Work to complete =>
Your task is to retype, exactly and only, the lines from the one containing "pink_rakezu (731, 299) -> none" to the final line of the entries, leaving out all pictures.

Extracted entries =>
┄┄┄┄┄┄┄┄┄┄┄┄┄┄┄┄┄┄┄┄
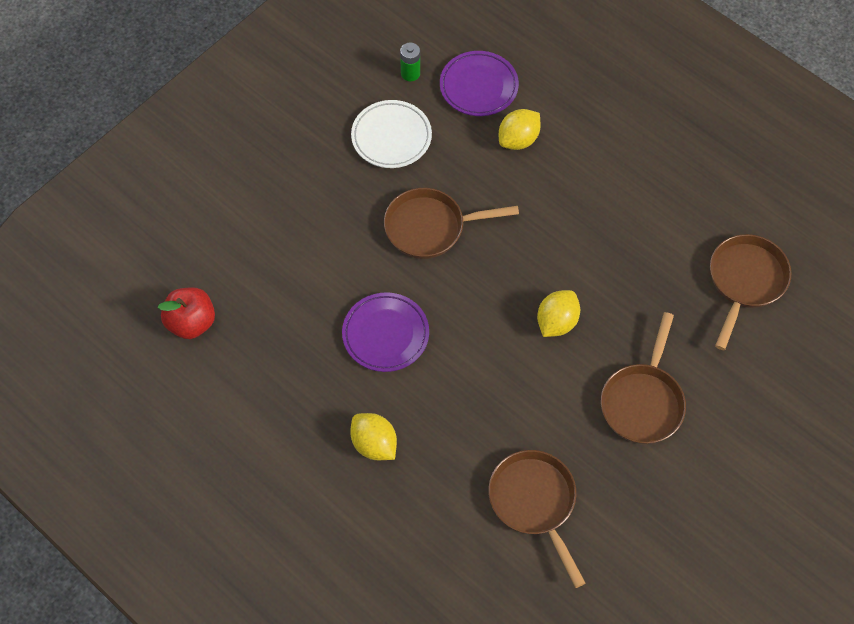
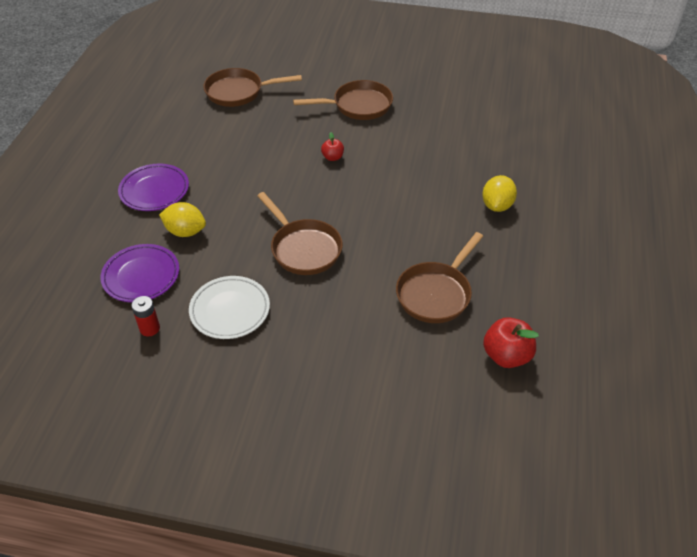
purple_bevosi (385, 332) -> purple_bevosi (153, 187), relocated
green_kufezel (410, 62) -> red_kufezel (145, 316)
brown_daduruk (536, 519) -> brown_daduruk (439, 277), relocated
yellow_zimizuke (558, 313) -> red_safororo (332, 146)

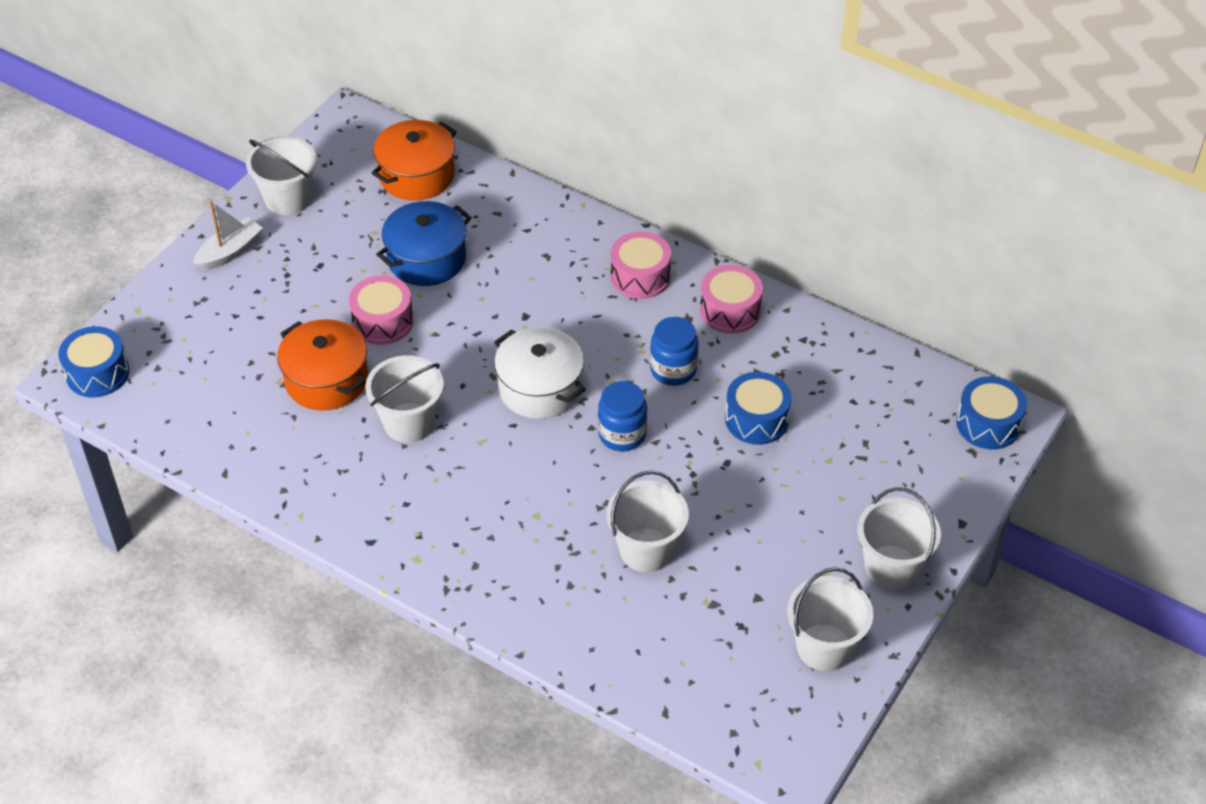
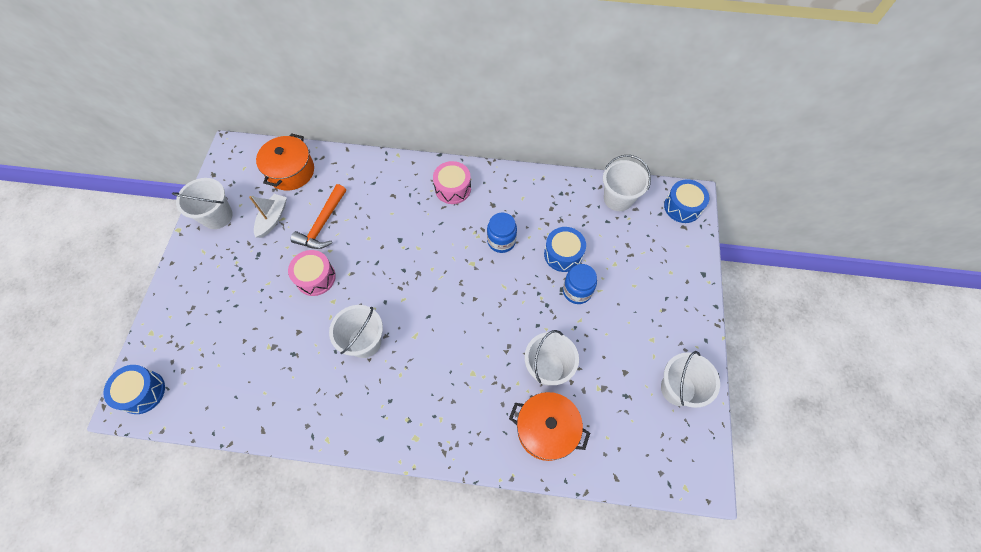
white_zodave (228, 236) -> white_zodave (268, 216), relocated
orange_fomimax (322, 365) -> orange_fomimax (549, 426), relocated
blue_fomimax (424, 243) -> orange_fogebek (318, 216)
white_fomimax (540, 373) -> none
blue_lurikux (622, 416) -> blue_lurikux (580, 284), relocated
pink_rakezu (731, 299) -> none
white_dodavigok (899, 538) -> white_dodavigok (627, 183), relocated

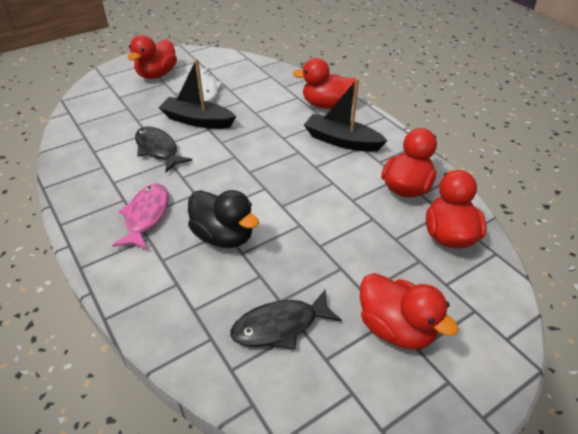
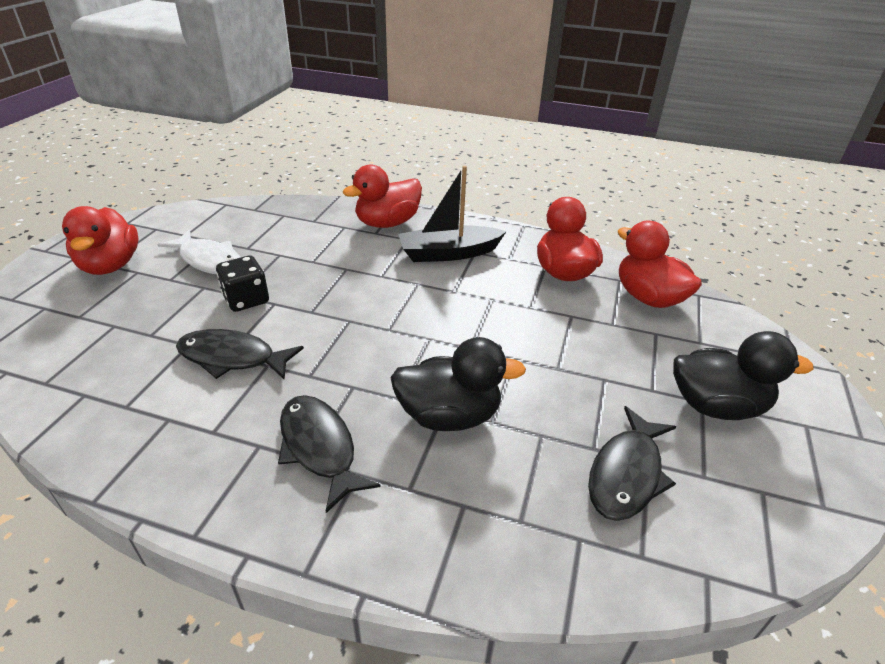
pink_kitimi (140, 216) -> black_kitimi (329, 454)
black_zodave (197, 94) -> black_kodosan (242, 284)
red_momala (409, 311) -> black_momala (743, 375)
┄┄┄┄┄┄┄┄┄┄┄┄┄┄┄┄┄┄┄┄
Solution for this exercise =>
pink_rakezu (731, 299) -> none
white_dodavigok (899, 538) -> white_dodavigok (627, 183), relocated

pink_kitimi (140, 216) -> black_kitimi (329, 454)
black_zodave (197, 94) -> black_kodosan (242, 284)
red_momala (409, 311) -> black_momala (743, 375)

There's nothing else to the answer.